The task: Where a line of the entries holds the string "watering", copy that line.

Input for this task:
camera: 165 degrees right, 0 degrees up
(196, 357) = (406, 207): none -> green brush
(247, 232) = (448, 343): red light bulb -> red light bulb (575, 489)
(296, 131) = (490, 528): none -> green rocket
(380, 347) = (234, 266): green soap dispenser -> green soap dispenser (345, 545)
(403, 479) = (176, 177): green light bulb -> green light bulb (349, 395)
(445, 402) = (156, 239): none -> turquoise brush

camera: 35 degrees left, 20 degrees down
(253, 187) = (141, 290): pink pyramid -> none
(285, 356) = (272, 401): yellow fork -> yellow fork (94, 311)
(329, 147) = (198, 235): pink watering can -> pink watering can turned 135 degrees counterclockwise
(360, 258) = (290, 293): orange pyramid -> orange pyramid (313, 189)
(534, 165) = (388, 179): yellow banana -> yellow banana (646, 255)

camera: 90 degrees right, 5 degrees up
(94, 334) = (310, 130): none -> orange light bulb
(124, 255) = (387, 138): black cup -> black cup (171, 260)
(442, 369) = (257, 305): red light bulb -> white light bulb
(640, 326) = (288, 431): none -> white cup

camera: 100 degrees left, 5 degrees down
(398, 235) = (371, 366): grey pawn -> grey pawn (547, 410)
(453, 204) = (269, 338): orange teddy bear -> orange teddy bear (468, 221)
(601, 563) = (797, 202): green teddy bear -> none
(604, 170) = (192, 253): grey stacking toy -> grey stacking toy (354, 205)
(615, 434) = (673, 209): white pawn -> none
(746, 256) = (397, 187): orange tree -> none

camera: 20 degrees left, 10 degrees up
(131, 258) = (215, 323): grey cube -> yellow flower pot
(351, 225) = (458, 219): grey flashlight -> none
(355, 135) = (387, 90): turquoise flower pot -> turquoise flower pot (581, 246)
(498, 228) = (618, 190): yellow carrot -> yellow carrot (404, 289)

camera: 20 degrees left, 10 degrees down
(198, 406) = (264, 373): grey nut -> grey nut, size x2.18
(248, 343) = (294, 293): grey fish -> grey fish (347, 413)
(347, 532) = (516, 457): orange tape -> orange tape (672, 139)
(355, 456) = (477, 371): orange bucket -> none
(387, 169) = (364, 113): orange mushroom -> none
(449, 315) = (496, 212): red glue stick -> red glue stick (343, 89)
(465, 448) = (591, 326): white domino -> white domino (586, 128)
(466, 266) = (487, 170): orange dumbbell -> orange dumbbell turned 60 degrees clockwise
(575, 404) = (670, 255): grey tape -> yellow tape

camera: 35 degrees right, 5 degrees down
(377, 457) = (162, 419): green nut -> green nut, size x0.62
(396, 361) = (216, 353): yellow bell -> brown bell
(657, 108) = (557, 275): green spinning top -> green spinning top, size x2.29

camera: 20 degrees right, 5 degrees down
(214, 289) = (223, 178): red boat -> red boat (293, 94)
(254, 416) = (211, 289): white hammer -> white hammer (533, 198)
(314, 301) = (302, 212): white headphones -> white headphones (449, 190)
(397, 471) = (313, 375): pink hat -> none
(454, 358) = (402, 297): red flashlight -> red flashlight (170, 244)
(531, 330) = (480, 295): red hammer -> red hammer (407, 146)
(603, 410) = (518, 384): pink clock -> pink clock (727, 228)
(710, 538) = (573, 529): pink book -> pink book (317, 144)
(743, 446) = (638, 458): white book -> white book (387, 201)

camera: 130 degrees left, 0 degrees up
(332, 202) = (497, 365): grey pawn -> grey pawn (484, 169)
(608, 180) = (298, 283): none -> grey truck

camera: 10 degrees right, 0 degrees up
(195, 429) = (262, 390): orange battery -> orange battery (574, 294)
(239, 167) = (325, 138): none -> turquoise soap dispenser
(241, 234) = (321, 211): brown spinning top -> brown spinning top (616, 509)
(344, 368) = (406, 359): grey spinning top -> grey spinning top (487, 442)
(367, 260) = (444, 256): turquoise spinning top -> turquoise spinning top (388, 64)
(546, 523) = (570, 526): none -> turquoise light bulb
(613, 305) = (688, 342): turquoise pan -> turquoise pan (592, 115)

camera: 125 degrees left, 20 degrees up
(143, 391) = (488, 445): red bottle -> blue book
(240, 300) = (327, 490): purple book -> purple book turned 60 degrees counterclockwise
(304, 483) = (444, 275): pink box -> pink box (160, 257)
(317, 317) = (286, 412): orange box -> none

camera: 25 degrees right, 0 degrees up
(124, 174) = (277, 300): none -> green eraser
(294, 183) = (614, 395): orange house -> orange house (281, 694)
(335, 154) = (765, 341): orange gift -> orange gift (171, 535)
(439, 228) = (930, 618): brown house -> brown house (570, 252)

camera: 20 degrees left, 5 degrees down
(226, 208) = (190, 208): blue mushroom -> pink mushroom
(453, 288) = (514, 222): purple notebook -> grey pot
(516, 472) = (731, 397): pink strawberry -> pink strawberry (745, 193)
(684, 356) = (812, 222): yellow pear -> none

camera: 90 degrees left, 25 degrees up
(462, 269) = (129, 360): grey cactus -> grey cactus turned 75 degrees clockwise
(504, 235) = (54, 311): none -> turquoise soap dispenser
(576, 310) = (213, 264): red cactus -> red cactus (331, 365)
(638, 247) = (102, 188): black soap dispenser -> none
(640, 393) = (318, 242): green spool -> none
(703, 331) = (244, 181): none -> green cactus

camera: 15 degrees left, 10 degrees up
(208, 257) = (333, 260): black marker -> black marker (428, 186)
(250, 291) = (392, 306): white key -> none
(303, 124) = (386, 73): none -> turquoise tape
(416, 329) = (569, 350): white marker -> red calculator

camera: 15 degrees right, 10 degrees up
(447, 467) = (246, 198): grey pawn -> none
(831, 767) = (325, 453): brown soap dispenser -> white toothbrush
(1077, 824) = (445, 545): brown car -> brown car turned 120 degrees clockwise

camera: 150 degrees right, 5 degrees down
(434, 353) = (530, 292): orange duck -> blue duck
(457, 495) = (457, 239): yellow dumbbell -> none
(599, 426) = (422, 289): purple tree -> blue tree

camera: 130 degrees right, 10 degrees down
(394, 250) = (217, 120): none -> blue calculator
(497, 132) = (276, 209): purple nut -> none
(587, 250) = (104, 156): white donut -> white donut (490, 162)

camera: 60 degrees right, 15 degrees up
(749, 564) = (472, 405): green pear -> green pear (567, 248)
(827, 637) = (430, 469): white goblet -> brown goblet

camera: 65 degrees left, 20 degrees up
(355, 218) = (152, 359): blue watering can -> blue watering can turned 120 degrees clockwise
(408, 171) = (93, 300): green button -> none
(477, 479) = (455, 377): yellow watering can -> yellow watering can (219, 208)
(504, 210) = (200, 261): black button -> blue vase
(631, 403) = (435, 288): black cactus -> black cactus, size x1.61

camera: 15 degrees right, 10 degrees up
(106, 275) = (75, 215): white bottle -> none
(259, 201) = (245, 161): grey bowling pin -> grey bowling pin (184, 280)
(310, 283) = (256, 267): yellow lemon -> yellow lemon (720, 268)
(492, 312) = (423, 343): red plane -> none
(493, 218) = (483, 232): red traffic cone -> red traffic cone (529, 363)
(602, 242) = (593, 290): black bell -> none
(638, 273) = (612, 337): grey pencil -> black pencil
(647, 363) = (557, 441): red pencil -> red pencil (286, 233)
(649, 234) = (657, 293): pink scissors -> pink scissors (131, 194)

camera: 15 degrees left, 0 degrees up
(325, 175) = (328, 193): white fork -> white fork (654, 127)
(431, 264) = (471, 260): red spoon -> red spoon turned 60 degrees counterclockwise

Written answer:
(329, 147) = (198, 235): pink watering can -> pink watering can turned 135 degrees counterclockwise
(355, 218) = (152, 359): blue watering can -> blue watering can turned 120 degrees clockwise
(477, 479) = (455, 377): yellow watering can -> yellow watering can (219, 208)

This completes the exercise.